Repeat only the lines below from the one containing "grey spray bottle: 3 -> 1" through the one containing "red bucket: 6 -> 4", inclusive, exactly as written.

Exercise data below:

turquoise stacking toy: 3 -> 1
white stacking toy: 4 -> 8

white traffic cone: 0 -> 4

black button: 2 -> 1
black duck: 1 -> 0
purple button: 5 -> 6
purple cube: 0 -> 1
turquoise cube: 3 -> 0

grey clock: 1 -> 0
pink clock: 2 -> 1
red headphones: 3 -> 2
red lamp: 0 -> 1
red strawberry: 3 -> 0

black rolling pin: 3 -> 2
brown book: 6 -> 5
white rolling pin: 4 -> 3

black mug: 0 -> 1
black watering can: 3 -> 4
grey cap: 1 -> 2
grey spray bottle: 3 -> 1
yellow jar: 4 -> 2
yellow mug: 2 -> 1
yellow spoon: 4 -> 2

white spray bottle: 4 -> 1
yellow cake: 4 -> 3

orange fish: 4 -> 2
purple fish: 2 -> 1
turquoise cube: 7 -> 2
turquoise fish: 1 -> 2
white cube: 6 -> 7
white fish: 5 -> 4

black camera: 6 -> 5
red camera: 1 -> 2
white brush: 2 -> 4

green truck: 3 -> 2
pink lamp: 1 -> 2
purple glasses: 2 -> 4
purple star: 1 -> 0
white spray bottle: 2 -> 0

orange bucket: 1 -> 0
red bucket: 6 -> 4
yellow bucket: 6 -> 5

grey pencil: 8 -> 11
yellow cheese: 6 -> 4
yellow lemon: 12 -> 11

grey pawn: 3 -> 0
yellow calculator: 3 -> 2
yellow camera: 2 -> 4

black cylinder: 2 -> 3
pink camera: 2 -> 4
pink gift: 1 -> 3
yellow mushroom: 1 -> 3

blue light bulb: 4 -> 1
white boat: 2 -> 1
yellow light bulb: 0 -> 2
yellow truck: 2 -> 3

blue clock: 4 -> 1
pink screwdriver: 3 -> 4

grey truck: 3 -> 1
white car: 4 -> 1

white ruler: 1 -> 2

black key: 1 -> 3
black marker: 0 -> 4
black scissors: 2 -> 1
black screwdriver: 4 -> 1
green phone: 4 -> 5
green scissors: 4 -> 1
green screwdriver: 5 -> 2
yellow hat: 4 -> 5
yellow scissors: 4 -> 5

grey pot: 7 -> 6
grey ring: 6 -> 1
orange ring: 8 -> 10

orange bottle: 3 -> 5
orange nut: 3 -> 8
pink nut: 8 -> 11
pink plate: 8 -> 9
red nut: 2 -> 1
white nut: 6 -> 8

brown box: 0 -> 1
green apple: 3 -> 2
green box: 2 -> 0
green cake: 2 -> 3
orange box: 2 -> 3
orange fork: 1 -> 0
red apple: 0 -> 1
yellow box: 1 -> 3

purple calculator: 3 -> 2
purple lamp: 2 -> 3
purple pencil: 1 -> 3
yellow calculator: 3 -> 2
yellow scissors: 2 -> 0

End of Exercise data.

▶ Completed exercise
grey spray bottle: 3 -> 1
yellow jar: 4 -> 2
yellow mug: 2 -> 1
yellow spoon: 4 -> 2

white spray bottle: 4 -> 1
yellow cake: 4 -> 3

orange fish: 4 -> 2
purple fish: 2 -> 1
turquoise cube: 7 -> 2
turquoise fish: 1 -> 2
white cube: 6 -> 7
white fish: 5 -> 4

black camera: 6 -> 5
red camera: 1 -> 2
white brush: 2 -> 4

green truck: 3 -> 2
pink lamp: 1 -> 2
purple glasses: 2 -> 4
purple star: 1 -> 0
white spray bottle: 2 -> 0

orange bucket: 1 -> 0
red bucket: 6 -> 4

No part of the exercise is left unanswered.